Among the lines below, a stretch begins at the one with "black camera: 3 -> 2" and ends at the one with "brown domino: 3 -> 0". Repeat that stretch exactly, ends included.
- - -
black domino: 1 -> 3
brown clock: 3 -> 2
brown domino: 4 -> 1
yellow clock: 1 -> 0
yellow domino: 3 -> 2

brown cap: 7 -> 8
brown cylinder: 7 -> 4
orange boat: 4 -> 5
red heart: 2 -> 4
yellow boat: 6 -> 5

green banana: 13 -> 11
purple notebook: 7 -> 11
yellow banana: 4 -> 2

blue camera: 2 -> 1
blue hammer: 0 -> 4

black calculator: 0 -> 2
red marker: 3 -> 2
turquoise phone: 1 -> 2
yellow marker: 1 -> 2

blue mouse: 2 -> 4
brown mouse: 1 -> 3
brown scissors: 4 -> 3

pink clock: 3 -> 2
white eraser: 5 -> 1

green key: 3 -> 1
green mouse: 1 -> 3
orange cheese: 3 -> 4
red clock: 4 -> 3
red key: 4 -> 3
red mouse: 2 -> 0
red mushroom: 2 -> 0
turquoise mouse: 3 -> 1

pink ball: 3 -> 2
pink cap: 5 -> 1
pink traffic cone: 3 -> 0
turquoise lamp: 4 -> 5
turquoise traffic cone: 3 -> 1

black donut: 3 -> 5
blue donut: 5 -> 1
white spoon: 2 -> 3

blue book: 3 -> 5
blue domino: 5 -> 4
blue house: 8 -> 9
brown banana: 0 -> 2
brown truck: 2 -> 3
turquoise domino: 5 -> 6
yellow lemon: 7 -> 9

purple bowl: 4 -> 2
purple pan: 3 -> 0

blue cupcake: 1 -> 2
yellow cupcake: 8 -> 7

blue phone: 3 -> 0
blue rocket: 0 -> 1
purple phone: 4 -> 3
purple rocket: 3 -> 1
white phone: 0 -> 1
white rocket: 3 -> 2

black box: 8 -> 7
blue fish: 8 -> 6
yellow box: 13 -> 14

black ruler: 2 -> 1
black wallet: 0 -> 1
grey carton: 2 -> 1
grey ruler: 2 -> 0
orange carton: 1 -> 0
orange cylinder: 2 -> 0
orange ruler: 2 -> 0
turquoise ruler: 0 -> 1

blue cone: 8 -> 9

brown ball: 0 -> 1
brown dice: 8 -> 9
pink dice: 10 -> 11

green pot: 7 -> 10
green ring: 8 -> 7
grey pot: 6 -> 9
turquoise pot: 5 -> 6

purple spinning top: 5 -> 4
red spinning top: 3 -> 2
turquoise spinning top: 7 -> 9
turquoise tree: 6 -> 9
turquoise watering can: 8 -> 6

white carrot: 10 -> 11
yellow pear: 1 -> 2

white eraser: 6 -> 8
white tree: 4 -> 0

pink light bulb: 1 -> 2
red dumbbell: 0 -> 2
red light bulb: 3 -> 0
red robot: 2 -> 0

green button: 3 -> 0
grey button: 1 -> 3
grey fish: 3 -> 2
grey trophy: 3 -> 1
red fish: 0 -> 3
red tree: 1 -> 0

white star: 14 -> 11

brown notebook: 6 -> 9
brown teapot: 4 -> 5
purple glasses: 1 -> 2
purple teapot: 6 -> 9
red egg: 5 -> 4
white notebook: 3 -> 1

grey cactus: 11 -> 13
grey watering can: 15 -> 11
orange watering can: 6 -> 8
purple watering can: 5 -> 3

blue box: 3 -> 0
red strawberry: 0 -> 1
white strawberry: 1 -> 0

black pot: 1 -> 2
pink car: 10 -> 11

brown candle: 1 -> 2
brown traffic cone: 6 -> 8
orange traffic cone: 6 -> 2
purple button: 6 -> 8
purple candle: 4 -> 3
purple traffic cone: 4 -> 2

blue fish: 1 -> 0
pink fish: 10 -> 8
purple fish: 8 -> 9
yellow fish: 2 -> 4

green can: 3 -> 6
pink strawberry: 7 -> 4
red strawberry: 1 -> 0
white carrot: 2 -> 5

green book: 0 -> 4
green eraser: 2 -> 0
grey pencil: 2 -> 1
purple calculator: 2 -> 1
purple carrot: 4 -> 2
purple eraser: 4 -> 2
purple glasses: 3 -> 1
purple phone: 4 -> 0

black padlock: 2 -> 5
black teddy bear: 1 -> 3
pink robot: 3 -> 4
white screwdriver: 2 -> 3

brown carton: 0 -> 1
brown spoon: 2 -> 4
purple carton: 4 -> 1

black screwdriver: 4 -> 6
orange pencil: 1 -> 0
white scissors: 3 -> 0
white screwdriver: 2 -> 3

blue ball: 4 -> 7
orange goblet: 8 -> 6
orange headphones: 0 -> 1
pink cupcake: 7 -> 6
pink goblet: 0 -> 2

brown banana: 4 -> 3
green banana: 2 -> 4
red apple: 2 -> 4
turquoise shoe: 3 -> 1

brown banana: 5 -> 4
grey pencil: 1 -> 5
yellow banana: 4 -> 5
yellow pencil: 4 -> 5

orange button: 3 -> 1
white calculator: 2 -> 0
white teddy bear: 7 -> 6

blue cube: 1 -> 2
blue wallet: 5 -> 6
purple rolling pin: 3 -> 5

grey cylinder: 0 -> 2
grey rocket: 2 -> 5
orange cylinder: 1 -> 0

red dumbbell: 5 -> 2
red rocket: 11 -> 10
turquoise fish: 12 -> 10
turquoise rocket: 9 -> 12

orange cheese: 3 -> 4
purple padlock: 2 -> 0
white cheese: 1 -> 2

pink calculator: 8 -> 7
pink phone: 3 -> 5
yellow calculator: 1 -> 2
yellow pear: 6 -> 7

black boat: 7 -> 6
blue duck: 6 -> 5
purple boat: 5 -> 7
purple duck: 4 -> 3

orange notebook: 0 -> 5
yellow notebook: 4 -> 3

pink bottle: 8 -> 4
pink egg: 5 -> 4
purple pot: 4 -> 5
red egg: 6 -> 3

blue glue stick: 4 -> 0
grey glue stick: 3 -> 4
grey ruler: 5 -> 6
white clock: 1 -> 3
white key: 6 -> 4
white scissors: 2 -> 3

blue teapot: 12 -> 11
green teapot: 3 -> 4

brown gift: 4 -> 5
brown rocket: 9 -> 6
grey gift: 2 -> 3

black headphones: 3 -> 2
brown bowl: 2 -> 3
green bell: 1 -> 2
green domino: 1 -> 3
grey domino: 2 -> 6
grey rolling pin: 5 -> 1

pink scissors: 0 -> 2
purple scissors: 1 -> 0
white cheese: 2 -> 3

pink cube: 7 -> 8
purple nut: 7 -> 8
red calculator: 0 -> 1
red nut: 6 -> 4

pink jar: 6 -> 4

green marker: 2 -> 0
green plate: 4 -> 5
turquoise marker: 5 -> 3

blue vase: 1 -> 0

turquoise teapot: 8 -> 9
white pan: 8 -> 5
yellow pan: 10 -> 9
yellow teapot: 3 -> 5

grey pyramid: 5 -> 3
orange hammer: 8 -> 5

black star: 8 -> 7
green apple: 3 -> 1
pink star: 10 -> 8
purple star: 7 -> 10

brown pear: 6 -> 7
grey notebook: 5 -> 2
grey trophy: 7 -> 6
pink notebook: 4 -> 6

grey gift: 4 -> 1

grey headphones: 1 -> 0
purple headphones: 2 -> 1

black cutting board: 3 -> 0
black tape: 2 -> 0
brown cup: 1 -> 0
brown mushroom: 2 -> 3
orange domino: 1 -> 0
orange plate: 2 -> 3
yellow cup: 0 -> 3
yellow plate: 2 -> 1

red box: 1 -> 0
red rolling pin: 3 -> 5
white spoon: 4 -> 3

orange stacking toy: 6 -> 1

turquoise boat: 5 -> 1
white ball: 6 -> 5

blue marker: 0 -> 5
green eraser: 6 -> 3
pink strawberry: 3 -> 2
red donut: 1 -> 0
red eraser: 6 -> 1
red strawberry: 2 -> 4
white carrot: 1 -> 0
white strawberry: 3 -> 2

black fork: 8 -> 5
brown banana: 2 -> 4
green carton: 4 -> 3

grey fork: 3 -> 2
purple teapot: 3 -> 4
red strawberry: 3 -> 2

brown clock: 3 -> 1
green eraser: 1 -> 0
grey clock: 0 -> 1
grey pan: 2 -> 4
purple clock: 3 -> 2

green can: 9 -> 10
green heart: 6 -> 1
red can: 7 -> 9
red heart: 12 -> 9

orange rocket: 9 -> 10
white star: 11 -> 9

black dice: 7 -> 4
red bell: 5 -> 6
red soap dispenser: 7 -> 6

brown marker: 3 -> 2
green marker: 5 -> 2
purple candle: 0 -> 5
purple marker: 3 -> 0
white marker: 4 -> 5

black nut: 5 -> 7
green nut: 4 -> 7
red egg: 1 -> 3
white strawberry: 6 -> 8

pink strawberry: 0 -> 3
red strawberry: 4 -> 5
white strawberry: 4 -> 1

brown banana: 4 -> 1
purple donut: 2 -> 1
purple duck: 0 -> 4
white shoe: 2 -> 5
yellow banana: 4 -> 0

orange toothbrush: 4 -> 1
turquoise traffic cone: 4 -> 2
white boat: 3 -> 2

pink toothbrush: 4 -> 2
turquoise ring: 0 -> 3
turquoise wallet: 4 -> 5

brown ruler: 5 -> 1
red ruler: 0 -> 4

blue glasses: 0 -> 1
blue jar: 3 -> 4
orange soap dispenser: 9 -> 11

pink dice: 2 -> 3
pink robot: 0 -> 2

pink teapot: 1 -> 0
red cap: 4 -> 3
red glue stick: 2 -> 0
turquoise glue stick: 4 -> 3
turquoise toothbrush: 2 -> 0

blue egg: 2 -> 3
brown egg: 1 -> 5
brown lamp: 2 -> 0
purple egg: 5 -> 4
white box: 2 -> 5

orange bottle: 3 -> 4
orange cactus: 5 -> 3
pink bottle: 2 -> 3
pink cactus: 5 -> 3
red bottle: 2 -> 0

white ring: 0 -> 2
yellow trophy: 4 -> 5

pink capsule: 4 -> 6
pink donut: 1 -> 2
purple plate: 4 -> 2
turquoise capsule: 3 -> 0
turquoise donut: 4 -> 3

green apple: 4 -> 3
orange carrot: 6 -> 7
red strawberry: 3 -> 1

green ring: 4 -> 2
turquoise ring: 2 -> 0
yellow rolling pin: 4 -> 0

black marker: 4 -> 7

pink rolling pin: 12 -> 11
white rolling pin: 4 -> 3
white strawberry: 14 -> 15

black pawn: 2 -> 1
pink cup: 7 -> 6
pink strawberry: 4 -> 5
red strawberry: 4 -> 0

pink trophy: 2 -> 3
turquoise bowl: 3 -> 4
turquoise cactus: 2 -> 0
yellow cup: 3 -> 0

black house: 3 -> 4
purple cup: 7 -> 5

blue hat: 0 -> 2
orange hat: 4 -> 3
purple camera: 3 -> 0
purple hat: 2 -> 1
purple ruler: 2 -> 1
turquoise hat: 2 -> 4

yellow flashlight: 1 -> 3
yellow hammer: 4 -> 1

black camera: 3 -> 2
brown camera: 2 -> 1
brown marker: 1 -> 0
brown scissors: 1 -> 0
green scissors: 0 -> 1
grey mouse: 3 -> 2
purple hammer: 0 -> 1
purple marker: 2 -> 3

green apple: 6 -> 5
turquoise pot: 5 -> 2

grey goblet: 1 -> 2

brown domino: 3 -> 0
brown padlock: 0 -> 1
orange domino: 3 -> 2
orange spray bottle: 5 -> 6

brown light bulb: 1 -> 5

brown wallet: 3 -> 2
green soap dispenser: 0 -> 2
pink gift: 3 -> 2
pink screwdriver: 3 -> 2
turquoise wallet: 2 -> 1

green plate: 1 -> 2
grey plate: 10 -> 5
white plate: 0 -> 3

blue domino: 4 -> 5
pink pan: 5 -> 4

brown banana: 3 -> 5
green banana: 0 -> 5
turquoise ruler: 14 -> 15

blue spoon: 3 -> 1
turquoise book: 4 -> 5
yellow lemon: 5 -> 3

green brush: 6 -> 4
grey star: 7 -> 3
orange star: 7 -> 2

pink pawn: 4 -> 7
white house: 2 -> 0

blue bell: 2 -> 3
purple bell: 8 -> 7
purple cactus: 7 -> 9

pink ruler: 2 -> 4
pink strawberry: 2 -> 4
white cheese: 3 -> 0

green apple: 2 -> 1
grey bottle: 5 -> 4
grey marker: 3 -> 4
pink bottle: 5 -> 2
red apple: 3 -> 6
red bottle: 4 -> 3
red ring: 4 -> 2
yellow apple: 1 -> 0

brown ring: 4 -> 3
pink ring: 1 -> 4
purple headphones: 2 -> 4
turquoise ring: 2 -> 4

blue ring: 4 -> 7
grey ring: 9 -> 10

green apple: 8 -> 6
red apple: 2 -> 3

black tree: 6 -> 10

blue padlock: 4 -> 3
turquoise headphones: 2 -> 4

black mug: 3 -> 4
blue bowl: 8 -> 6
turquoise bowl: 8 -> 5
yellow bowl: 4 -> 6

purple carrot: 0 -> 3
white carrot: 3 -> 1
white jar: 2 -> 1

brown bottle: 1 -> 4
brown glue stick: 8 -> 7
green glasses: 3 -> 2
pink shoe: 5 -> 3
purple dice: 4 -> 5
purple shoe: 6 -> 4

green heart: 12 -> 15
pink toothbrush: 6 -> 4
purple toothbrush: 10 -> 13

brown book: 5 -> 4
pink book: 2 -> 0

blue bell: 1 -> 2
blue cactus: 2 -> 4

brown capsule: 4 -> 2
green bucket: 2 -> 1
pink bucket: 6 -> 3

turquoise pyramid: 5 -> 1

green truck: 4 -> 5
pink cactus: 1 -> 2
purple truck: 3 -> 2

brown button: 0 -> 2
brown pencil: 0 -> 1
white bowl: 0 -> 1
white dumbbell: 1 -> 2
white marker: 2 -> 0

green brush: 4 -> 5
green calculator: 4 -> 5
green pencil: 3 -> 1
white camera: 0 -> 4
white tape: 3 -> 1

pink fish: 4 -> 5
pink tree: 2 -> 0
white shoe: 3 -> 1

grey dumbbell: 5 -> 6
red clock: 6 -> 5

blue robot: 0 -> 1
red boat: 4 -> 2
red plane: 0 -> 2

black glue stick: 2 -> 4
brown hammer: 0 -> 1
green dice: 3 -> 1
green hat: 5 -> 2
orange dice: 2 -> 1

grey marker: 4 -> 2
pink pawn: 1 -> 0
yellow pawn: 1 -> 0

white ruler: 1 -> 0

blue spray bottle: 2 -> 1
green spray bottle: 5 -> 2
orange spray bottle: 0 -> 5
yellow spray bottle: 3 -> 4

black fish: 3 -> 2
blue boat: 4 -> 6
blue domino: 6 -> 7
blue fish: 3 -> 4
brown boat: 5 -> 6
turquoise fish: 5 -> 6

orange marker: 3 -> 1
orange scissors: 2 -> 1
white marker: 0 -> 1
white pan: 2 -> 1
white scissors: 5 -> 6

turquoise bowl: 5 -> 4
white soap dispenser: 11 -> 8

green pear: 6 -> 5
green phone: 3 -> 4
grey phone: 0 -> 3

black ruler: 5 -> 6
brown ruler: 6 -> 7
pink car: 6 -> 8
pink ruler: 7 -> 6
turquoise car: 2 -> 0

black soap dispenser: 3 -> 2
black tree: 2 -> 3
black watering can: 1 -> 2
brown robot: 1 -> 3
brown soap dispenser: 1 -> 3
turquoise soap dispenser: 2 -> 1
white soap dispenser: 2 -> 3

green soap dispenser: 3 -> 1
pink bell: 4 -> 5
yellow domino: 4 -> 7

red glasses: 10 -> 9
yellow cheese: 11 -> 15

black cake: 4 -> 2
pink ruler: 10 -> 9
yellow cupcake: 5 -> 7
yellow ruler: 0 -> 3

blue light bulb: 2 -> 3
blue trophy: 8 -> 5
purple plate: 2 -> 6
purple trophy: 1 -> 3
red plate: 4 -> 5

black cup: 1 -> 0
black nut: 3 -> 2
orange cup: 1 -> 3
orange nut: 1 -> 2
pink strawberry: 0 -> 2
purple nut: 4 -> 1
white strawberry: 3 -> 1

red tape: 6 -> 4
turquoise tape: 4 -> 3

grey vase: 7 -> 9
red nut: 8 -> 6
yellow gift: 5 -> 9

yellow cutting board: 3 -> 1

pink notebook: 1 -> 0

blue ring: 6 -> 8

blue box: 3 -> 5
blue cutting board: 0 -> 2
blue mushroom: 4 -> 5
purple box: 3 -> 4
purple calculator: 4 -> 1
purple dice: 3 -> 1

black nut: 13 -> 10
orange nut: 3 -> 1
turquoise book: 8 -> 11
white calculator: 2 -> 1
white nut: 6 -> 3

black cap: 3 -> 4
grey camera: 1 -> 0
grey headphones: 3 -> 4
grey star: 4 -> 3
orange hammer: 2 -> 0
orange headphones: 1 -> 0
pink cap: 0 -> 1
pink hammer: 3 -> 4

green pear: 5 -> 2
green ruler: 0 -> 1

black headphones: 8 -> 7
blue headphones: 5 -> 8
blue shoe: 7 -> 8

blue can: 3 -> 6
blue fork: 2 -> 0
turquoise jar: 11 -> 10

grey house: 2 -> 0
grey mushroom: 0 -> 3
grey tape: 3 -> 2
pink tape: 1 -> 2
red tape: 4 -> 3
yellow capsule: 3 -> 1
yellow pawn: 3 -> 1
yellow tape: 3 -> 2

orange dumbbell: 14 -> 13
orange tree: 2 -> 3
- - -
◆ **COMPLETED EXERCISE**:
black camera: 3 -> 2
brown camera: 2 -> 1
brown marker: 1 -> 0
brown scissors: 1 -> 0
green scissors: 0 -> 1
grey mouse: 3 -> 2
purple hammer: 0 -> 1
purple marker: 2 -> 3

green apple: 6 -> 5
turquoise pot: 5 -> 2

grey goblet: 1 -> 2

brown domino: 3 -> 0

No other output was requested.